What is required ▸ From the records below, print only the part that opens with the line containing "brown cone J6 level 1 -> none" and closes with the line containing "cyan brick I10:K11"; omit the pictures.

[[ Records supplied open ]]

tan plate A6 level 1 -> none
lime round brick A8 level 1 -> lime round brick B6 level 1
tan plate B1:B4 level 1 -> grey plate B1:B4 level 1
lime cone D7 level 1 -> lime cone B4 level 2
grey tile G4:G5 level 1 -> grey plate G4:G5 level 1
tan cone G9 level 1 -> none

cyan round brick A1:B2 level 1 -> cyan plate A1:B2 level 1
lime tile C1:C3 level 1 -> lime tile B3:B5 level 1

[[ Records supplied closed ]]
[[ Records supplied open ]]

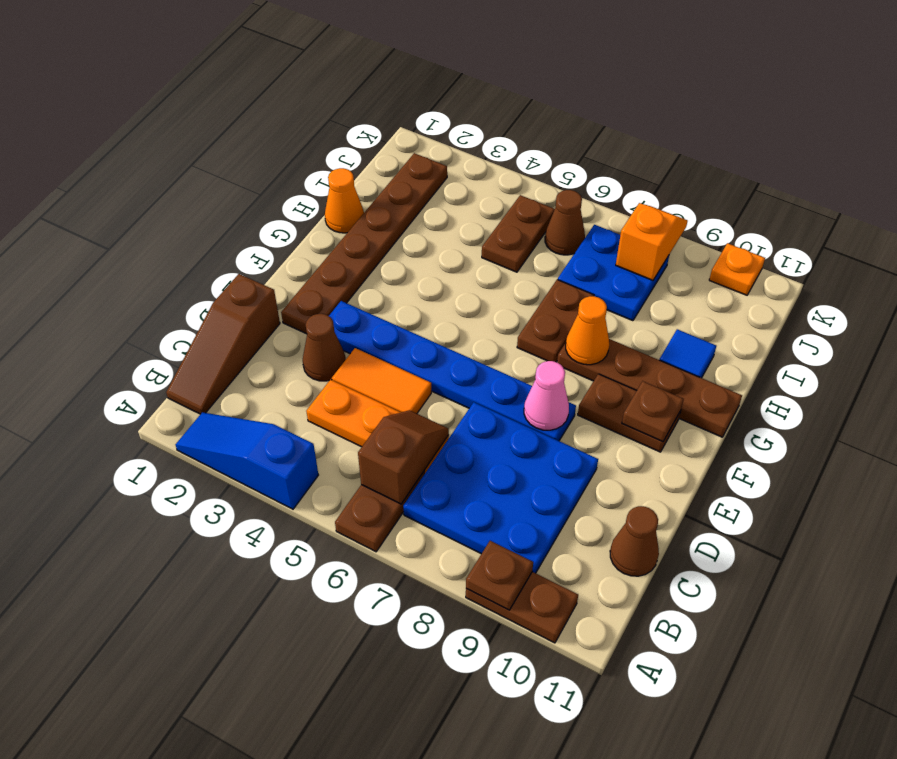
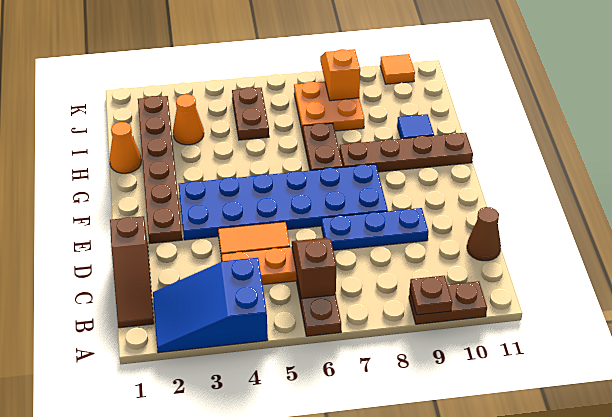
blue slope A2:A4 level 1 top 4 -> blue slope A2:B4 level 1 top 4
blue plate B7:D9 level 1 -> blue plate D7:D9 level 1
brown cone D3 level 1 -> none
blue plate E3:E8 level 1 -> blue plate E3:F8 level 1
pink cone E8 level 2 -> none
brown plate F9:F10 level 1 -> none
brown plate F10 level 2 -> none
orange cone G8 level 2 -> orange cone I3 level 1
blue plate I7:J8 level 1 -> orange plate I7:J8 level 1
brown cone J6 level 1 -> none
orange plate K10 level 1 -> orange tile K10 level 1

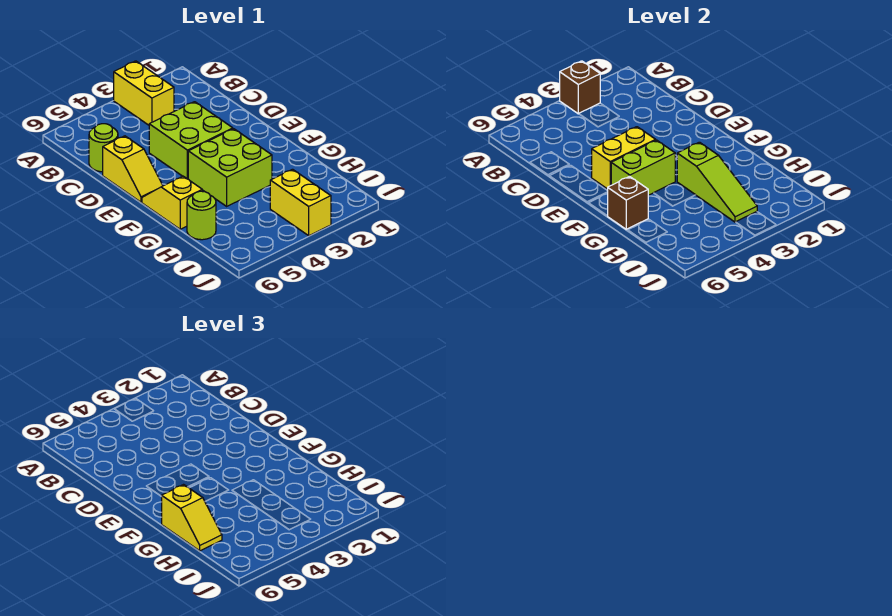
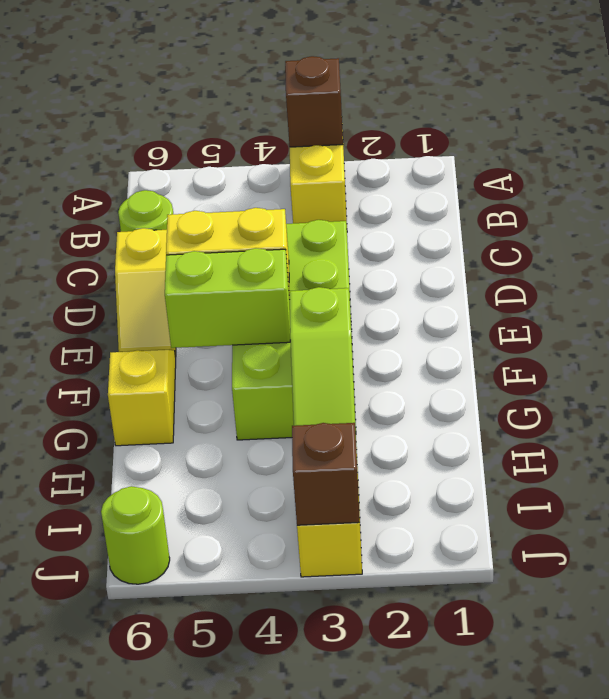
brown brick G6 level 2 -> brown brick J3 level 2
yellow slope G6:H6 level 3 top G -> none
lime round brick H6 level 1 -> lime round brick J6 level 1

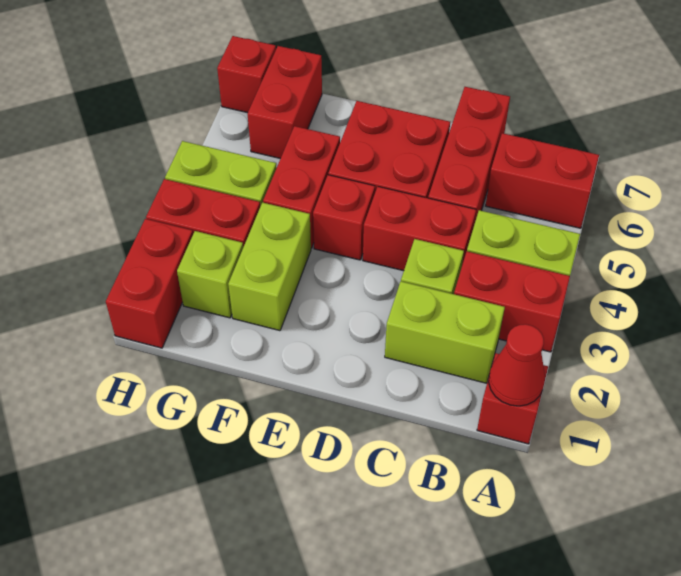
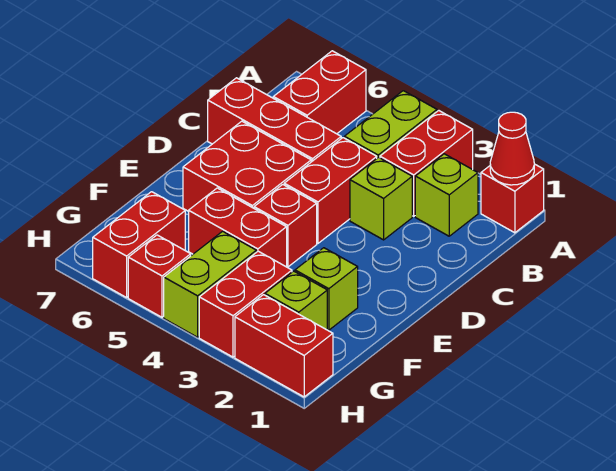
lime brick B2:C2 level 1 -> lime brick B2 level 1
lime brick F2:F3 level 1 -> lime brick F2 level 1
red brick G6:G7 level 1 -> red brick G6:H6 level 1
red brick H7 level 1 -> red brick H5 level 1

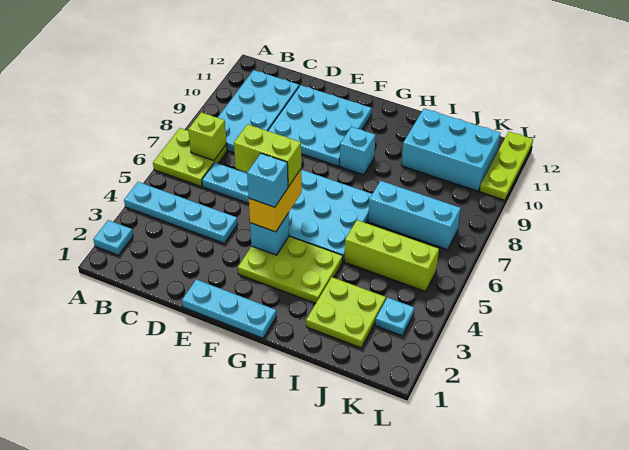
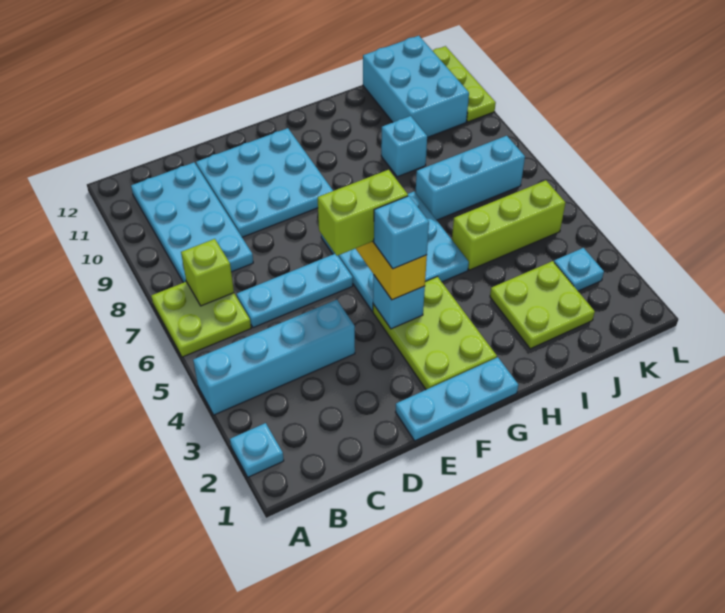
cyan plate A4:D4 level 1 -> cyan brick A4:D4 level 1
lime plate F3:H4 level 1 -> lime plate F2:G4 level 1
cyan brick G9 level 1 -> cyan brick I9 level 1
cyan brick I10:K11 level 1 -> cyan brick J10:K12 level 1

[[ Records supplied closed ]]

Reply to the exercise ▸
brown cone J6 level 1 -> none
orange plate K10 level 1 -> orange tile K10 level 1

brown brick G6 level 2 -> brown brick J3 level 2
yellow slope G6:H6 level 3 top G -> none
lime round brick H6 level 1 -> lime round brick J6 level 1

lime brick B2:C2 level 1 -> lime brick B2 level 1
lime brick F2:F3 level 1 -> lime brick F2 level 1
red brick G6:G7 level 1 -> red brick G6:H6 level 1
red brick H7 level 1 -> red brick H5 level 1

cyan plate A4:D4 level 1 -> cyan brick A4:D4 level 1
lime plate F3:H4 level 1 -> lime plate F2:G4 level 1
cyan brick G9 level 1 -> cyan brick I9 level 1
cyan brick I10:K11 level 1 -> cyan brick J10:K12 level 1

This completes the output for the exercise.